- [TASK]
From the line containing "(216, 261) = (589, 374): orange" through the final line of the records, reproduce every line exactly.

[Opening MATERIAL PROVIDED section]

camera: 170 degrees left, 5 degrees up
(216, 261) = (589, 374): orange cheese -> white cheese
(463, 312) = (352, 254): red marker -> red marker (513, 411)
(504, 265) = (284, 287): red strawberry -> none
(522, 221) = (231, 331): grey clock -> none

[Closing MATERIAL PROVIDED section]

- [RESULT OF THE TASK]
(216, 261) = (589, 374): orange cheese -> white cheese
(463, 312) = (352, 254): red marker -> red marker (513, 411)
(504, 265) = (284, 287): red strawberry -> none
(522, 221) = (231, 331): grey clock -> none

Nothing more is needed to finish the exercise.